All records below are to be set down precisely as written, excluding pictures.

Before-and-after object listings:
========

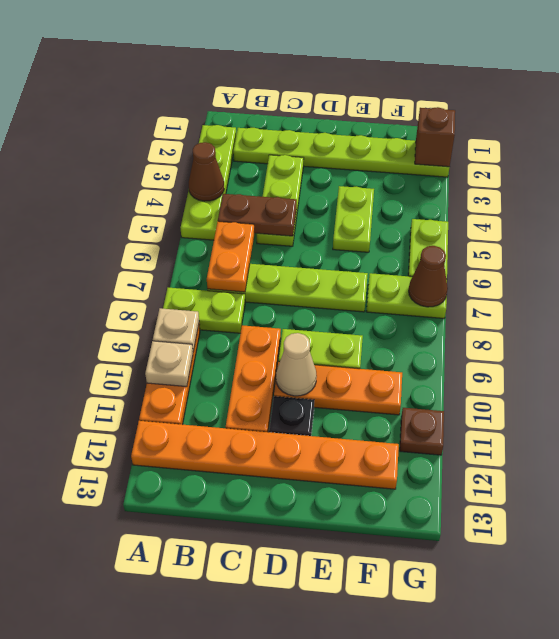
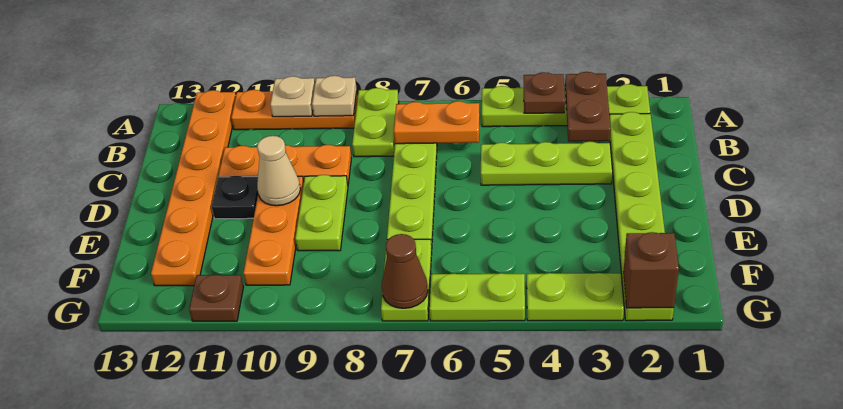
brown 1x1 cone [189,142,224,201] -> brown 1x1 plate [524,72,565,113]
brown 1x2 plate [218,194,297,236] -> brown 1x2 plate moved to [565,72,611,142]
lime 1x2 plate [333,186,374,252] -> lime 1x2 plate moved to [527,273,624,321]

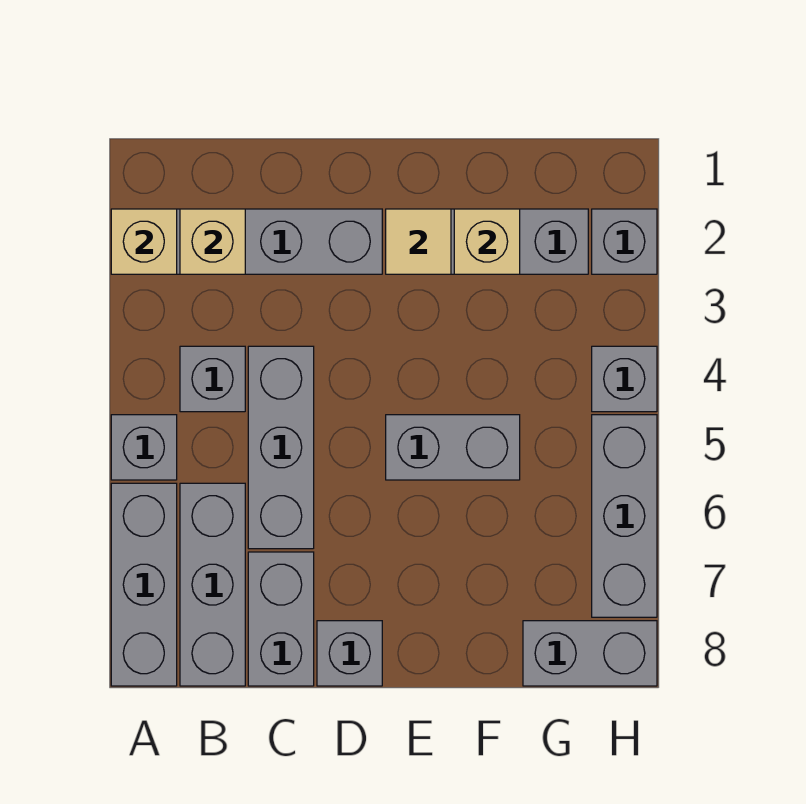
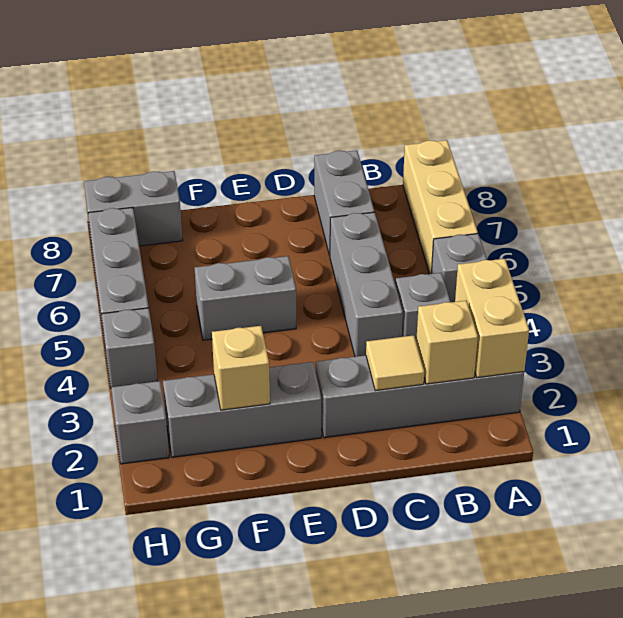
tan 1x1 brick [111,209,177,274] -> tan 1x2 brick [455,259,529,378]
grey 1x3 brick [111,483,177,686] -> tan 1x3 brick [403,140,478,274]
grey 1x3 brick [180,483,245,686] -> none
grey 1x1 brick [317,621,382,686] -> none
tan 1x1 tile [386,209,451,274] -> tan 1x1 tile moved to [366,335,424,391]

========

=== Final answer ===
brown 1x1 cone [189,142,224,201] -> brown 1x1 plate [524,72,565,113]
brown 1x2 plate [218,194,297,236] -> brown 1x2 plate moved to [565,72,611,142]
lime 1x2 plate [333,186,374,252] -> lime 1x2 plate moved to [527,273,624,321]

tan 1x1 brick [111,209,177,274] -> tan 1x2 brick [455,259,529,378]
grey 1x3 brick [111,483,177,686] -> tan 1x3 brick [403,140,478,274]
grey 1x3 brick [180,483,245,686] -> none
grey 1x1 brick [317,621,382,686] -> none
tan 1x1 tile [386,209,451,274] -> tan 1x1 tile moved to [366,335,424,391]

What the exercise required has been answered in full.